Work instructions => Using the data below, please return every line exactly as given.

Record set =>
☆ ☆ ☆ ☆

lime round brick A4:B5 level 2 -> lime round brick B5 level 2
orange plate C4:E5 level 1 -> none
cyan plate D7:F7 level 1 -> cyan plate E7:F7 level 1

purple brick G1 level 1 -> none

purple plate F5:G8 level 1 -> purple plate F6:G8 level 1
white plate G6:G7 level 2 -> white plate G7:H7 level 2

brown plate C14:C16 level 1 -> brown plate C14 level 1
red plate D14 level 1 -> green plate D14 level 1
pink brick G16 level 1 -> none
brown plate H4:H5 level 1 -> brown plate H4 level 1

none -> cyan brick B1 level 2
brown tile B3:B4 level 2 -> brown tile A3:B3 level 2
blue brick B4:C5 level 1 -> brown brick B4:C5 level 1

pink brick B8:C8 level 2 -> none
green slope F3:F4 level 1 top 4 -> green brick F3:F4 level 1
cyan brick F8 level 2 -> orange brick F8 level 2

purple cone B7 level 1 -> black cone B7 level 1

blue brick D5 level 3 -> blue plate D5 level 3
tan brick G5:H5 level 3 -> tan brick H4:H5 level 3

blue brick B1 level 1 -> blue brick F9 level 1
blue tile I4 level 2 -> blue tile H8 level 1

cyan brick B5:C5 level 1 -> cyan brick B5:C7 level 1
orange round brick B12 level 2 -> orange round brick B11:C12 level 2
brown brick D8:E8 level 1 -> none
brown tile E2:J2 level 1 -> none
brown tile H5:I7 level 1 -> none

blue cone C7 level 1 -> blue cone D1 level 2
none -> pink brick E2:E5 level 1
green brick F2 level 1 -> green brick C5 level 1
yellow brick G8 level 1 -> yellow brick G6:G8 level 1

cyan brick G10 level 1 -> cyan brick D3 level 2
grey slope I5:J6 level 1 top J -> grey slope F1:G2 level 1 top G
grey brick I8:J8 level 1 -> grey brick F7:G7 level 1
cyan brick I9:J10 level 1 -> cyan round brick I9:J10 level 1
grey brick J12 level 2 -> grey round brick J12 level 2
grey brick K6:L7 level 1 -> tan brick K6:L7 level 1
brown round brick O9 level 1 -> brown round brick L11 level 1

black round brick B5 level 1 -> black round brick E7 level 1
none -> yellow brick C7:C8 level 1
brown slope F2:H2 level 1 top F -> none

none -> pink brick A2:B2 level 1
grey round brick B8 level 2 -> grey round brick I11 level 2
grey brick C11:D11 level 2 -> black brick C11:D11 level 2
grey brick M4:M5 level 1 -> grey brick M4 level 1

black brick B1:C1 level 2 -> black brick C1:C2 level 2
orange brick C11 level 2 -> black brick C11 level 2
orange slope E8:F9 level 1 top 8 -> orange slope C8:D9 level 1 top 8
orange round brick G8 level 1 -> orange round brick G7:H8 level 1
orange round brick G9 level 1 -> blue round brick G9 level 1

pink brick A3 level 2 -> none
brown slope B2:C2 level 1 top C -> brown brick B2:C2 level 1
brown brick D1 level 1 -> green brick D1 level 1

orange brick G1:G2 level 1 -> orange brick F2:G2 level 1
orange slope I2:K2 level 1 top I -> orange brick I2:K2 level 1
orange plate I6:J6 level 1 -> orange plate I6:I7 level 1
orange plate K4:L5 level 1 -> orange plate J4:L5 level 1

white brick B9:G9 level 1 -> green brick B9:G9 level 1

☆ ☆ ☆ ☆

Output of the task =>
lime round brick A4:B5 level 2 -> lime round brick B5 level 2
orange plate C4:E5 level 1 -> none
cyan plate D7:F7 level 1 -> cyan plate E7:F7 level 1

purple brick G1 level 1 -> none

purple plate F5:G8 level 1 -> purple plate F6:G8 level 1
white plate G6:G7 level 2 -> white plate G7:H7 level 2

brown plate C14:C16 level 1 -> brown plate C14 level 1
red plate D14 level 1 -> green plate D14 level 1
pink brick G16 level 1 -> none
brown plate H4:H5 level 1 -> brown plate H4 level 1

none -> cyan brick B1 level 2
brown tile B3:B4 level 2 -> brown tile A3:B3 level 2
blue brick B4:C5 level 1 -> brown brick B4:C5 level 1

pink brick B8:C8 level 2 -> none
green slope F3:F4 level 1 top 4 -> green brick F3:F4 level 1
cyan brick F8 level 2 -> orange brick F8 level 2

purple cone B7 level 1 -> black cone B7 level 1

blue brick D5 level 3 -> blue plate D5 level 3
tan brick G5:H5 level 3 -> tan brick H4:H5 level 3

blue brick B1 level 1 -> blue brick F9 level 1
blue tile I4 level 2 -> blue tile H8 level 1

cyan brick B5:C5 level 1 -> cyan brick B5:C7 level 1
orange round brick B12 level 2 -> orange round brick B11:C12 level 2
brown brick D8:E8 level 1 -> none
brown tile E2:J2 level 1 -> none
brown tile H5:I7 level 1 -> none

blue cone C7 level 1 -> blue cone D1 level 2
none -> pink brick E2:E5 level 1
green brick F2 level 1 -> green brick C5 level 1
yellow brick G8 level 1 -> yellow brick G6:G8 level 1

cyan brick G10 level 1 -> cyan brick D3 level 2
grey slope I5:J6 level 1 top J -> grey slope F1:G2 level 1 top G
grey brick I8:J8 level 1 -> grey brick F7:G7 level 1
cyan brick I9:J10 level 1 -> cyan round brick I9:J10 level 1
grey brick J12 level 2 -> grey round brick J12 level 2
grey brick K6:L7 level 1 -> tan brick K6:L7 level 1
brown round brick O9 level 1 -> brown round brick L11 level 1

black round brick B5 level 1 -> black round brick E7 level 1
none -> yellow brick C7:C8 level 1
brown slope F2:H2 level 1 top F -> none

none -> pink brick A2:B2 level 1
grey round brick B8 level 2 -> grey round brick I11 level 2
grey brick C11:D11 level 2 -> black brick C11:D11 level 2
grey brick M4:M5 level 1 -> grey brick M4 level 1

black brick B1:C1 level 2 -> black brick C1:C2 level 2
orange brick C11 level 2 -> black brick C11 level 2
orange slope E8:F9 level 1 top 8 -> orange slope C8:D9 level 1 top 8
orange round brick G8 level 1 -> orange round brick G7:H8 level 1
orange round brick G9 level 1 -> blue round brick G9 level 1

pink brick A3 level 2 -> none
brown slope B2:C2 level 1 top C -> brown brick B2:C2 level 1
brown brick D1 level 1 -> green brick D1 level 1

orange brick G1:G2 level 1 -> orange brick F2:G2 level 1
orange slope I2:K2 level 1 top I -> orange brick I2:K2 level 1
orange plate I6:J6 level 1 -> orange plate I6:I7 level 1
orange plate K4:L5 level 1 -> orange plate J4:L5 level 1

white brick B9:G9 level 1 -> green brick B9:G9 level 1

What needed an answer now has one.